● EXERCISE REQUIREMENTS: State only the number of lines in the records below that contain the string "kern". Matches must have the same case.

● TASK DATA:
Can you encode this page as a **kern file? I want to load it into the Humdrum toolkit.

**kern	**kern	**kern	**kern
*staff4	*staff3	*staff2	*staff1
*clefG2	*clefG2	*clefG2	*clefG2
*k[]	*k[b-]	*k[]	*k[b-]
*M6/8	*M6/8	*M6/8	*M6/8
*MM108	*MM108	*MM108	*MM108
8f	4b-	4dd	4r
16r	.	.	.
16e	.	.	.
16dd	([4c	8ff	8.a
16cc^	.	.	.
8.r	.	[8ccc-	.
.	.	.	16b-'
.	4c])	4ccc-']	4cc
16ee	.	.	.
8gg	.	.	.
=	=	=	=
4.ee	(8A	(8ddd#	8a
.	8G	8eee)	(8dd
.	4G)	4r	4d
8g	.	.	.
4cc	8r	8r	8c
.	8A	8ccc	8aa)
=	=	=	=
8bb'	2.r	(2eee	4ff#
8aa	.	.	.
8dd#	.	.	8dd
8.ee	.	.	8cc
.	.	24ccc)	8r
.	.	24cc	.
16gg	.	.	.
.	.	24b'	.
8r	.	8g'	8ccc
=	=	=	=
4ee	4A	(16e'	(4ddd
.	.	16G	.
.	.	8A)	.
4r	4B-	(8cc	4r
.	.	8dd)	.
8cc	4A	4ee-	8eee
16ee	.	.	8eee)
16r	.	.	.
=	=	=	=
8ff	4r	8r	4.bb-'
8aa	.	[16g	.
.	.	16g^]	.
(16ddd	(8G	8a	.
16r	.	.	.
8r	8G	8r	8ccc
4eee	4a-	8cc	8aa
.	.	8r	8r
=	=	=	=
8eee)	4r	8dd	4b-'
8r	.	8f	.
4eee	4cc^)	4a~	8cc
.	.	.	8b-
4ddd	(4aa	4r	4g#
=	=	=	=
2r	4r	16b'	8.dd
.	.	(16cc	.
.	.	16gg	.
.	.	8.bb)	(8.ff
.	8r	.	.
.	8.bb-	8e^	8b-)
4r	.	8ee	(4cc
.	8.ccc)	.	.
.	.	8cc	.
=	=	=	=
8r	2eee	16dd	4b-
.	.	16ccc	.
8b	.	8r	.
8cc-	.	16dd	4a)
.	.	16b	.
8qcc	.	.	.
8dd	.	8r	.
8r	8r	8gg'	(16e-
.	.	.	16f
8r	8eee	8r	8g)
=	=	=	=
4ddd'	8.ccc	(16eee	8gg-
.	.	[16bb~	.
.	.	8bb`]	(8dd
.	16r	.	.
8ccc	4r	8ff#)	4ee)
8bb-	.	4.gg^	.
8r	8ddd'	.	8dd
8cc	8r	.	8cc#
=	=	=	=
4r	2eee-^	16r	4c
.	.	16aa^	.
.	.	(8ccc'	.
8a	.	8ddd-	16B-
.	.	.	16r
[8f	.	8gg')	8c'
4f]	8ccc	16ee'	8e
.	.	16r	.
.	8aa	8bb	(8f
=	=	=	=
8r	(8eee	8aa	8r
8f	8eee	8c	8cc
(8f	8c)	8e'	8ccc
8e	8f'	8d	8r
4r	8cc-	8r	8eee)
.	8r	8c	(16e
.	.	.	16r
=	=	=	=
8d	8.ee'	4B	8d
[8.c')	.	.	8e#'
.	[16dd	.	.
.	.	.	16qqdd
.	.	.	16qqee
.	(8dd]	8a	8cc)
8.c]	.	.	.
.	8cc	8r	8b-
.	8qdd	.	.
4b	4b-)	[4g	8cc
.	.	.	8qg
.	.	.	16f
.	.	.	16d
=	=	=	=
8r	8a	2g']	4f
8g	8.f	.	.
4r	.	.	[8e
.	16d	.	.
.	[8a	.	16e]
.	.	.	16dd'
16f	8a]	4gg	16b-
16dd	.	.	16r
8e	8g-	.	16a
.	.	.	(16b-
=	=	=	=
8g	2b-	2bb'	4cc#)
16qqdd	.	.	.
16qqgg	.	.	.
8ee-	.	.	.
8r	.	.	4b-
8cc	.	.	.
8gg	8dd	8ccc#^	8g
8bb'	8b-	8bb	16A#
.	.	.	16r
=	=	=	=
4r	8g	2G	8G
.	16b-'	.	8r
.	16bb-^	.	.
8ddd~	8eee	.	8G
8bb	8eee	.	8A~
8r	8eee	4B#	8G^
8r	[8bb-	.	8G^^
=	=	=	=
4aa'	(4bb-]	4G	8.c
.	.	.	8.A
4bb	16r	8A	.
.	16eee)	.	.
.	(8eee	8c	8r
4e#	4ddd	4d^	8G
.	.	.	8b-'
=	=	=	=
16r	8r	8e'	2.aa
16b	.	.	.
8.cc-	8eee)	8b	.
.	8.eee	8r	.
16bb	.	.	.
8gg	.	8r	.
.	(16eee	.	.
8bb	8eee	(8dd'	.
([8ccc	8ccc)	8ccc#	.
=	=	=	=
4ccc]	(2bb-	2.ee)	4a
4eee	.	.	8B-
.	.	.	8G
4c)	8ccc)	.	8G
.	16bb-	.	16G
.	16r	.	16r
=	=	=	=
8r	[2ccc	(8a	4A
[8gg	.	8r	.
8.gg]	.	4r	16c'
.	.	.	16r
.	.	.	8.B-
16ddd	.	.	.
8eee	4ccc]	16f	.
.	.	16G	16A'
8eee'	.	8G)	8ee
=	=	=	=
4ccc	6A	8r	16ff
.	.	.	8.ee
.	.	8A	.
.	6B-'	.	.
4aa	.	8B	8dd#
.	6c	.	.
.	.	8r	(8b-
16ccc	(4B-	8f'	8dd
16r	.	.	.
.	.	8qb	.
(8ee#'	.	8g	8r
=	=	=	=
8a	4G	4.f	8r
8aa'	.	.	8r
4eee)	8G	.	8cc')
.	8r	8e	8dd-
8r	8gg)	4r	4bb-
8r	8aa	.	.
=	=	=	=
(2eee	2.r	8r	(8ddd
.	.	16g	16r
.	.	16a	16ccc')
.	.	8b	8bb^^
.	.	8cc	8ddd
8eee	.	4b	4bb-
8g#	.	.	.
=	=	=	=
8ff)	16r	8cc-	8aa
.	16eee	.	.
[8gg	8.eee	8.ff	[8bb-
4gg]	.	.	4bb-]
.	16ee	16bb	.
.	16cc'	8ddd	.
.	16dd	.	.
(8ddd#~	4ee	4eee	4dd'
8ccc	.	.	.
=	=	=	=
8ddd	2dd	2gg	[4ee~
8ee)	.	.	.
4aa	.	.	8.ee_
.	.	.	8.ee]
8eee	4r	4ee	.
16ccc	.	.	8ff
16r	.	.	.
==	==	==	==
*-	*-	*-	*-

● RESULT FOR THIS EXERCISE: 2